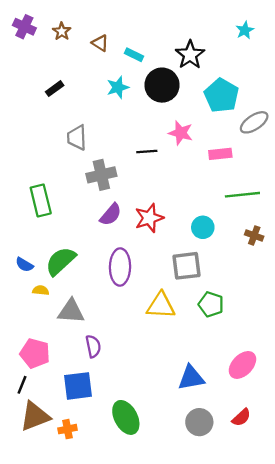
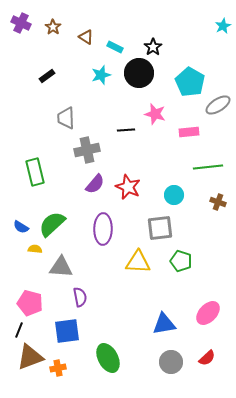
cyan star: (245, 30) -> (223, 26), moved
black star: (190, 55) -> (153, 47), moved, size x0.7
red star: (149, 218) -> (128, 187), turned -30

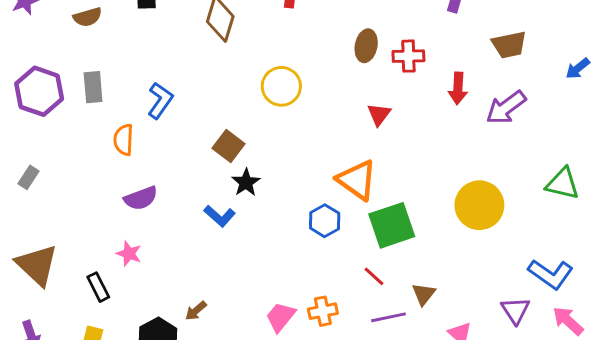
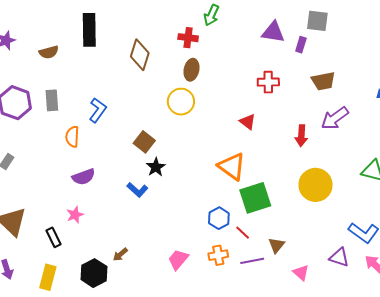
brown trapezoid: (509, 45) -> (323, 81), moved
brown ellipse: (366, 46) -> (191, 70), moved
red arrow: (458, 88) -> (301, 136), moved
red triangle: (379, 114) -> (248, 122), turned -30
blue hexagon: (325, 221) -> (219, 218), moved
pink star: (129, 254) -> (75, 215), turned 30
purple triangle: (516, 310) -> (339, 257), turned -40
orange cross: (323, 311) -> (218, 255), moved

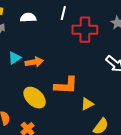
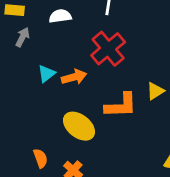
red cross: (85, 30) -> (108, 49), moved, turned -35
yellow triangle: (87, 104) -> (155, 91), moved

• [ASSIGNMENT]
Count the lines in the entries above that hold the string "turned", and give that count without any other text.

• [ANSWER FOR THIS EXERCISE]
5